Copy out the entries that follow. Leave none out.

(Multi-step shape changes)
━━━━
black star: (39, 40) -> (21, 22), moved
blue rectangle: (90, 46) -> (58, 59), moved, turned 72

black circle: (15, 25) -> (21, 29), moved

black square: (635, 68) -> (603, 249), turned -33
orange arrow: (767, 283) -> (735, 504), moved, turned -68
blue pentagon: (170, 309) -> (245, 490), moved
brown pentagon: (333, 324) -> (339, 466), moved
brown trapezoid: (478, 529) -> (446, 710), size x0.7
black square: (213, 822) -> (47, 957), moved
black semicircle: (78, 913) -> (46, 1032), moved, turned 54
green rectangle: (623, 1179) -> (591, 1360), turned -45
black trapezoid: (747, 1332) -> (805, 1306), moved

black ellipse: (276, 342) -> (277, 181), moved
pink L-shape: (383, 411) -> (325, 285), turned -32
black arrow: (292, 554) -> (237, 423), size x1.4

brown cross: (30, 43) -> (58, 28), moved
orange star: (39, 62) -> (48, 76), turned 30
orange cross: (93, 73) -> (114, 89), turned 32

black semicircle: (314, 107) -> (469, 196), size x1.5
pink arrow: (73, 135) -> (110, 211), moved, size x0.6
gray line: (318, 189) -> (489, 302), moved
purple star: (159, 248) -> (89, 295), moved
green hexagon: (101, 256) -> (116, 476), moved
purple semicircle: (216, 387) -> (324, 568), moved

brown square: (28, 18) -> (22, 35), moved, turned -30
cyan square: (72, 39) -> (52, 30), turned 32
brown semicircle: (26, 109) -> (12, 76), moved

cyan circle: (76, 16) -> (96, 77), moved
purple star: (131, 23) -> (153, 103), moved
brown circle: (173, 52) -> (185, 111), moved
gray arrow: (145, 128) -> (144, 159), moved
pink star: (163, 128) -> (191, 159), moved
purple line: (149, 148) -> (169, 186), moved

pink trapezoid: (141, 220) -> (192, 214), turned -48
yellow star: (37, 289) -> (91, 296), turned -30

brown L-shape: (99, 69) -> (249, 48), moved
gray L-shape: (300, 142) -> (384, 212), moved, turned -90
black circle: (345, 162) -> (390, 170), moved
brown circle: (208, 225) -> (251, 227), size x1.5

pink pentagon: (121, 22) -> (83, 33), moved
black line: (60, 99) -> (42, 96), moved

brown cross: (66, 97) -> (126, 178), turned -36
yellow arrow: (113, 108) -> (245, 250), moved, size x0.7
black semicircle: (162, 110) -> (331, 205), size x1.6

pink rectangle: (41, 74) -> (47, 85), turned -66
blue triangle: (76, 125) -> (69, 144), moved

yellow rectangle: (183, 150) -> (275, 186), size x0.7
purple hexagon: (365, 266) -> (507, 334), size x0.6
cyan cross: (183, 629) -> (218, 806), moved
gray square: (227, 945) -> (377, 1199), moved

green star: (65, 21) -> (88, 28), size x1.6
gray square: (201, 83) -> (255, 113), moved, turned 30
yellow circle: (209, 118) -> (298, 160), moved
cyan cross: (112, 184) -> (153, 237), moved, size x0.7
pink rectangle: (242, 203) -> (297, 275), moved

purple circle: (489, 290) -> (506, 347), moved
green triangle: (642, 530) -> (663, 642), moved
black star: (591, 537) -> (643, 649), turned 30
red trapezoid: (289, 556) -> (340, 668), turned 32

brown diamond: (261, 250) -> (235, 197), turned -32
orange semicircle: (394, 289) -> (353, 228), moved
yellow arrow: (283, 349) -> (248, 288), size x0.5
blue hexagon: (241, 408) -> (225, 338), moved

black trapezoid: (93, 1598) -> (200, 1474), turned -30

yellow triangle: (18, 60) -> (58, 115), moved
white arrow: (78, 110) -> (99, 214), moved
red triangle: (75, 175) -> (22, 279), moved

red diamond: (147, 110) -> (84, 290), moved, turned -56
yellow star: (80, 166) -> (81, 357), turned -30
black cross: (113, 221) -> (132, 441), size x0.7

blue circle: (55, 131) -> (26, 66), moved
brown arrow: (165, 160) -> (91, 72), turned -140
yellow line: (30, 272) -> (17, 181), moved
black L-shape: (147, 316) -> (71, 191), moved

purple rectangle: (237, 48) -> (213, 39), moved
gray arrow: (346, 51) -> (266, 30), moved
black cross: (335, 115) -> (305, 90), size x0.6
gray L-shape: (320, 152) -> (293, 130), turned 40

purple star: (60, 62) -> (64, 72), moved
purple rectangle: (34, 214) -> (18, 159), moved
━━━━
Written reply -
black star: (39, 40) -> (21, 22), moved
blue rectangle: (90, 46) -> (58, 59), moved, turned 72

black circle: (15, 25) -> (21, 29), moved

black square: (635, 68) -> (603, 249), turned -33
orange arrow: (767, 283) -> (735, 504), moved, turned -68
blue pentagon: (170, 309) -> (245, 490), moved
brown pentagon: (333, 324) -> (339, 466), moved
brown trapezoid: (478, 529) -> (446, 710), size x0.7
black square: (213, 822) -> (47, 957), moved
black semicircle: (78, 913) -> (46, 1032), moved, turned 54
green rectangle: (623, 1179) -> (591, 1360), turned -45
black trapezoid: (747, 1332) -> (805, 1306), moved

black ellipse: (276, 342) -> (277, 181), moved
pink L-shape: (383, 411) -> (325, 285), turned -32
black arrow: (292, 554) -> (237, 423), size x1.4

brown cross: (30, 43) -> (58, 28), moved
orange star: (39, 62) -> (48, 76), turned 30
orange cross: (93, 73) -> (114, 89), turned 32

black semicircle: (314, 107) -> (469, 196), size x1.5
pink arrow: (73, 135) -> (110, 211), moved, size x0.6
gray line: (318, 189) -> (489, 302), moved
purple star: (159, 248) -> (89, 295), moved
green hexagon: (101, 256) -> (116, 476), moved
purple semicircle: (216, 387) -> (324, 568), moved

brown square: (28, 18) -> (22, 35), moved, turned -30
cyan square: (72, 39) -> (52, 30), turned 32
brown semicircle: (26, 109) -> (12, 76), moved

cyan circle: (76, 16) -> (96, 77), moved
purple star: (131, 23) -> (153, 103), moved
brown circle: (173, 52) -> (185, 111), moved
gray arrow: (145, 128) -> (144, 159), moved
pink star: (163, 128) -> (191, 159), moved
purple line: (149, 148) -> (169, 186), moved

pink trapezoid: (141, 220) -> (192, 214), turned -48
yellow star: (37, 289) -> (91, 296), turned -30

brown L-shape: (99, 69) -> (249, 48), moved
gray L-shape: (300, 142) -> (384, 212), moved, turned -90
black circle: (345, 162) -> (390, 170), moved
brown circle: (208, 225) -> (251, 227), size x1.5

pink pentagon: (121, 22) -> (83, 33), moved
black line: (60, 99) -> (42, 96), moved

brown cross: (66, 97) -> (126, 178), turned -36
yellow arrow: (113, 108) -> (245, 250), moved, size x0.7
black semicircle: (162, 110) -> (331, 205), size x1.6

pink rectangle: (41, 74) -> (47, 85), turned -66
blue triangle: (76, 125) -> (69, 144), moved

yellow rectangle: (183, 150) -> (275, 186), size x0.7
purple hexagon: (365, 266) -> (507, 334), size x0.6
cyan cross: (183, 629) -> (218, 806), moved
gray square: (227, 945) -> (377, 1199), moved

green star: (65, 21) -> (88, 28), size x1.6
gray square: (201, 83) -> (255, 113), moved, turned 30
yellow circle: (209, 118) -> (298, 160), moved
cyan cross: (112, 184) -> (153, 237), moved, size x0.7
pink rectangle: (242, 203) -> (297, 275), moved

purple circle: (489, 290) -> (506, 347), moved
green triangle: (642, 530) -> (663, 642), moved
black star: (591, 537) -> (643, 649), turned 30
red trapezoid: (289, 556) -> (340, 668), turned 32

brown diamond: (261, 250) -> (235, 197), turned -32
orange semicircle: (394, 289) -> (353, 228), moved
yellow arrow: (283, 349) -> (248, 288), size x0.5
blue hexagon: (241, 408) -> (225, 338), moved

black trapezoid: (93, 1598) -> (200, 1474), turned -30

yellow triangle: (18, 60) -> (58, 115), moved
white arrow: (78, 110) -> (99, 214), moved
red triangle: (75, 175) -> (22, 279), moved

red diamond: (147, 110) -> (84, 290), moved, turned -56
yellow star: (80, 166) -> (81, 357), turned -30
black cross: (113, 221) -> (132, 441), size x0.7

blue circle: (55, 131) -> (26, 66), moved
brown arrow: (165, 160) -> (91, 72), turned -140
yellow line: (30, 272) -> (17, 181), moved
black L-shape: (147, 316) -> (71, 191), moved

purple rectangle: (237, 48) -> (213, 39), moved
gray arrow: (346, 51) -> (266, 30), moved
black cross: (335, 115) -> (305, 90), size x0.6
gray L-shape: (320, 152) -> (293, 130), turned 40

purple star: (60, 62) -> (64, 72), moved
purple rectangle: (34, 214) -> (18, 159), moved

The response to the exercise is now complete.